[What the exercise asks]
An exact repetition of every entry, with no images, is the required answer.

Coordinate-based object records:
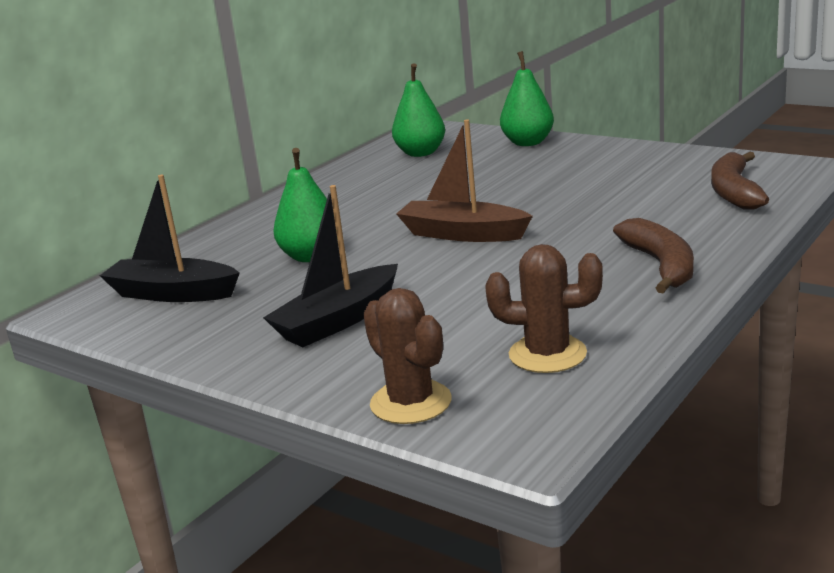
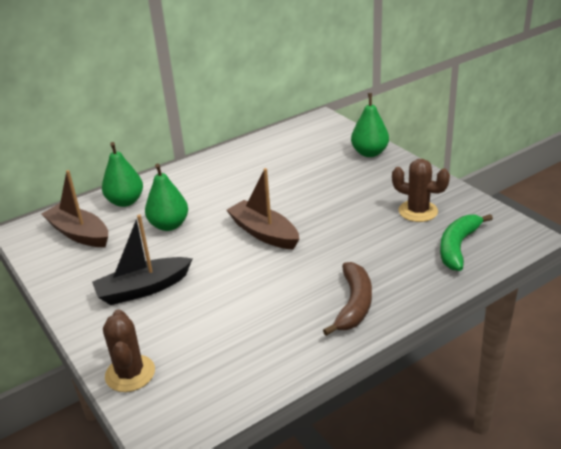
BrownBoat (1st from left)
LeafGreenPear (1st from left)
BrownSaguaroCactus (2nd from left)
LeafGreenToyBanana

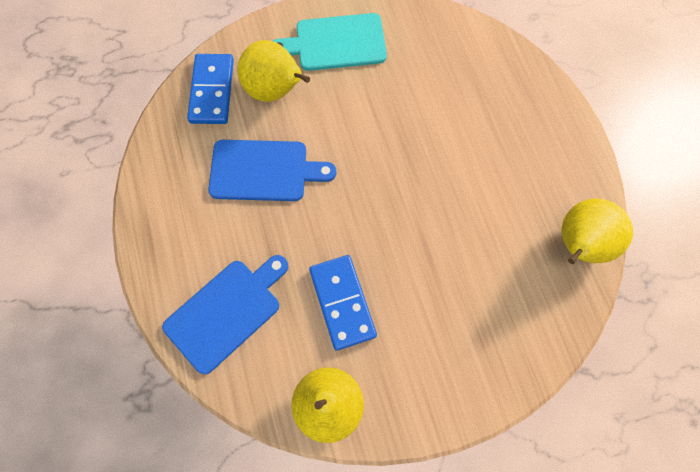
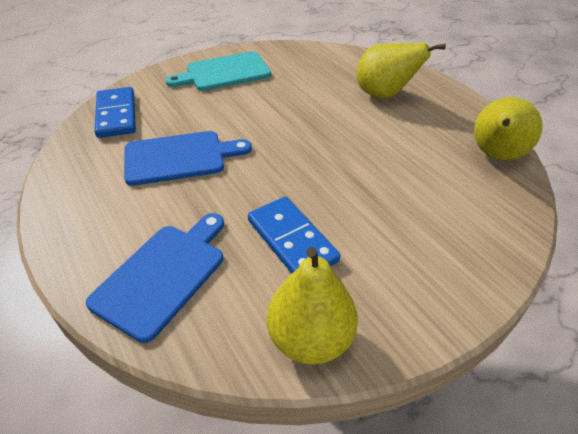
BrightYellowPear (2nd from left)

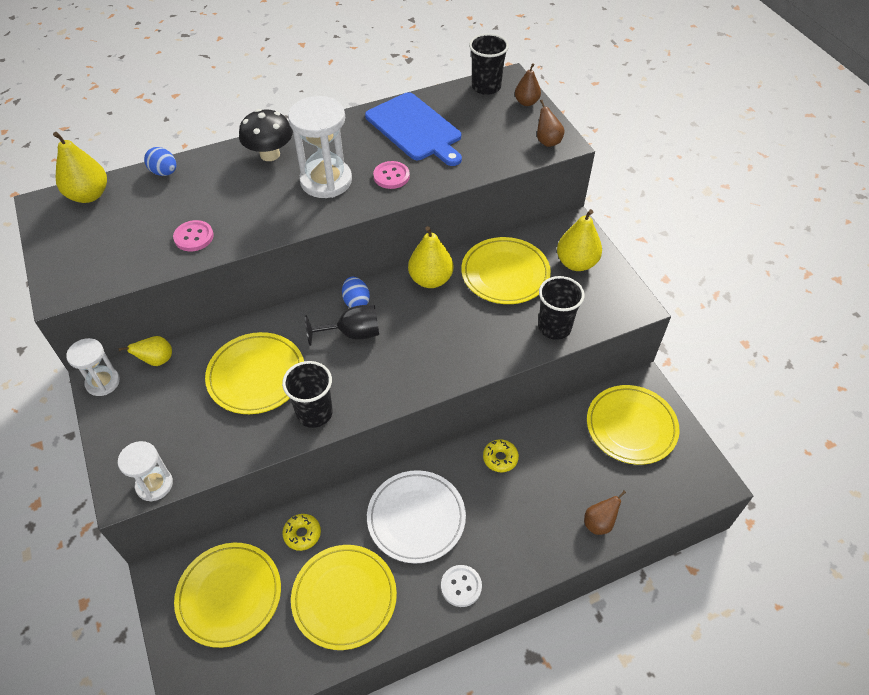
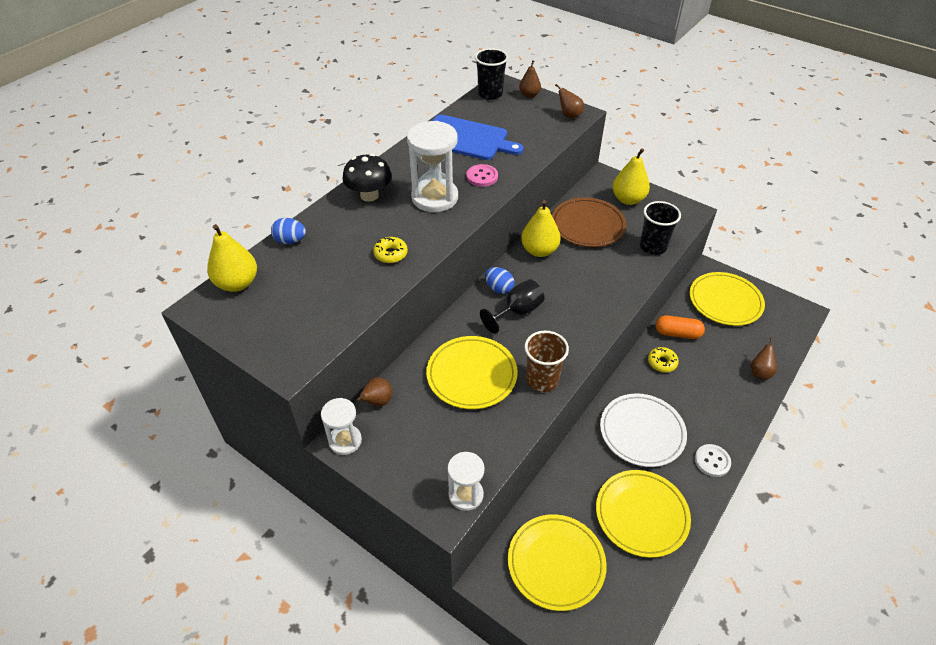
BrownPear (1st from left)
RosePinkButton (1st from left in the first image)
BrownTumbler
BrightYellowDoughnut (1st from left)
BrownDinnerPlate
OrangePillShape

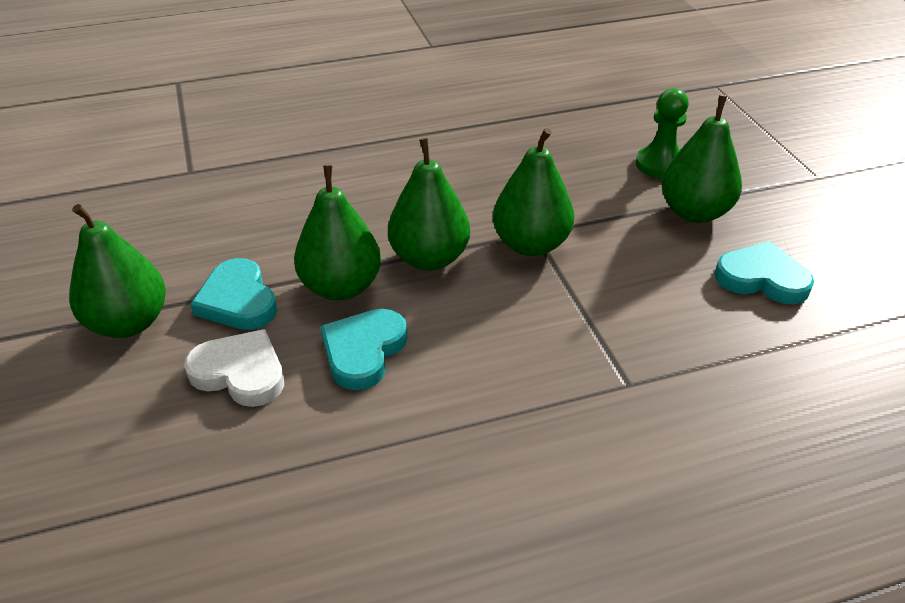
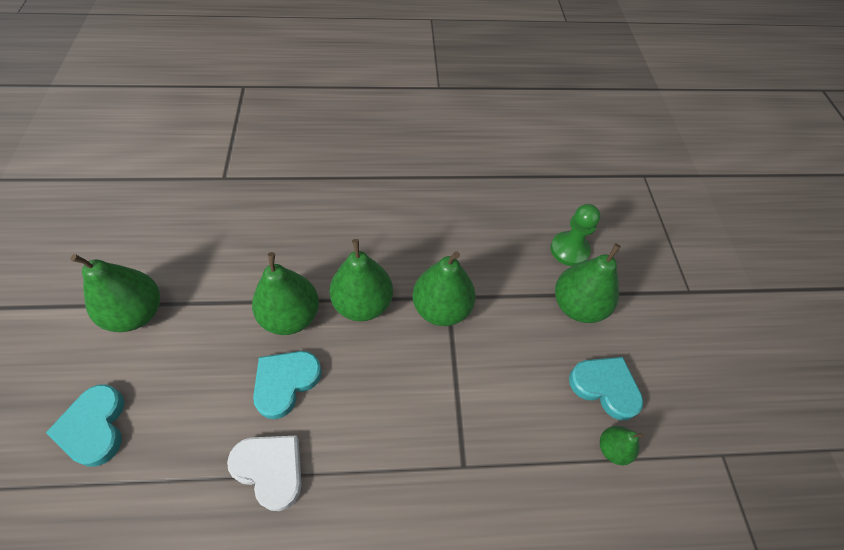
WhiteHeartShape
AquaHeartShape (1st from left)
LeafGreenPear (6th from left)

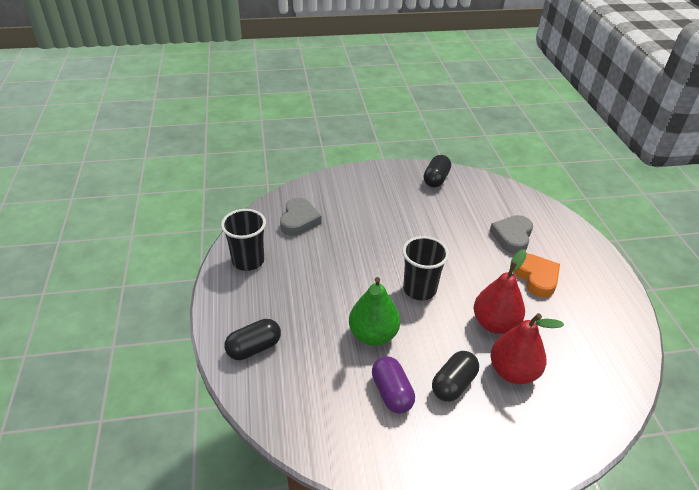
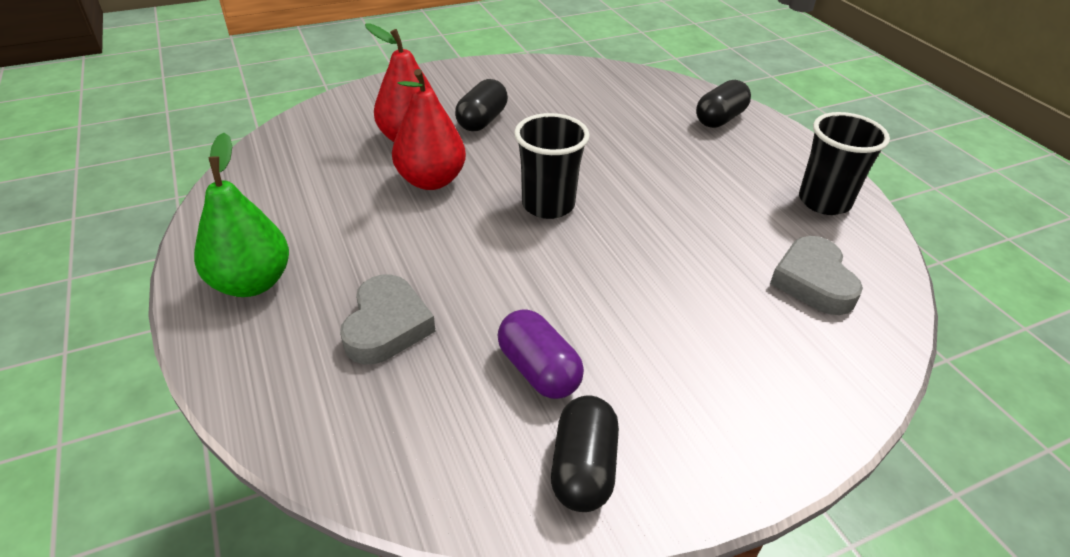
LeafGreenPear
VioletPillShape
OrangeHeartShape

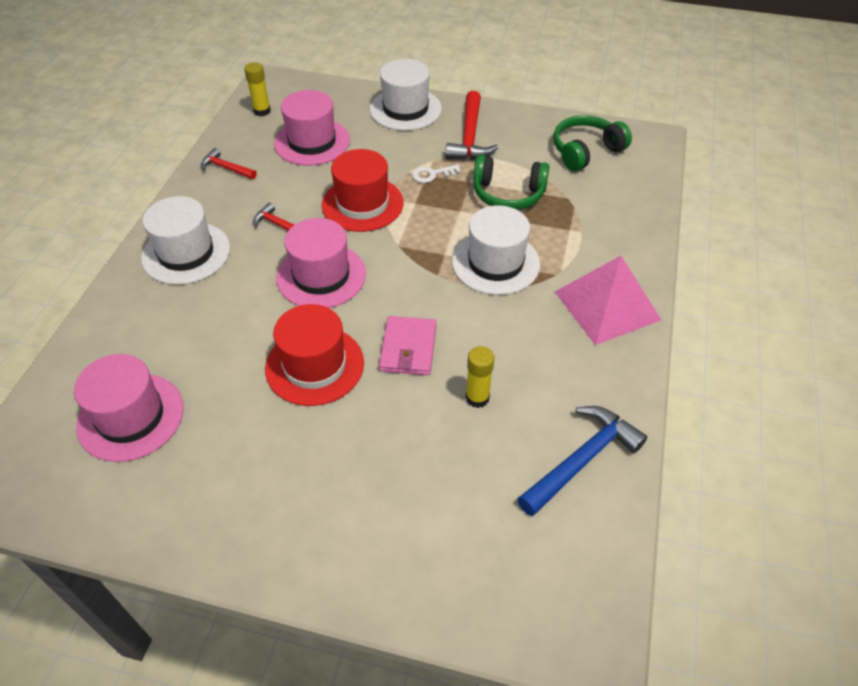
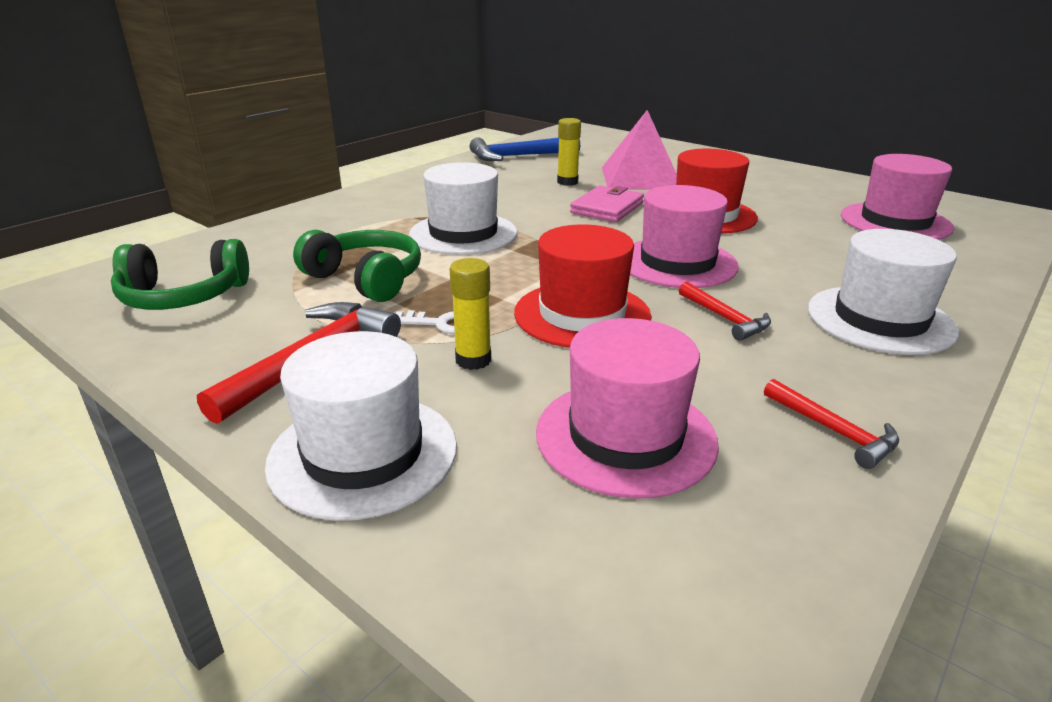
BrightYellowGlueStick (1st from left)
RosePinkSolidPyramid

[Solution to the problem]
BrownBoat (1st from left)
LeafGreenPear (1st from left)
BrownSaguaroCactus (2nd from left)
LeafGreenToyBanana

BrightYellowPear (2nd from left)

BrownPear (1st from left)
RosePinkButton (1st from left in the first image)
BrownTumbler
BrightYellowDoughnut (1st from left)
BrownDinnerPlate
OrangePillShape

WhiteHeartShape
AquaHeartShape (1st from left)
LeafGreenPear (6th from left)

LeafGreenPear
VioletPillShape
OrangeHeartShape

BrightYellowGlueStick (1st from left)
RosePinkSolidPyramid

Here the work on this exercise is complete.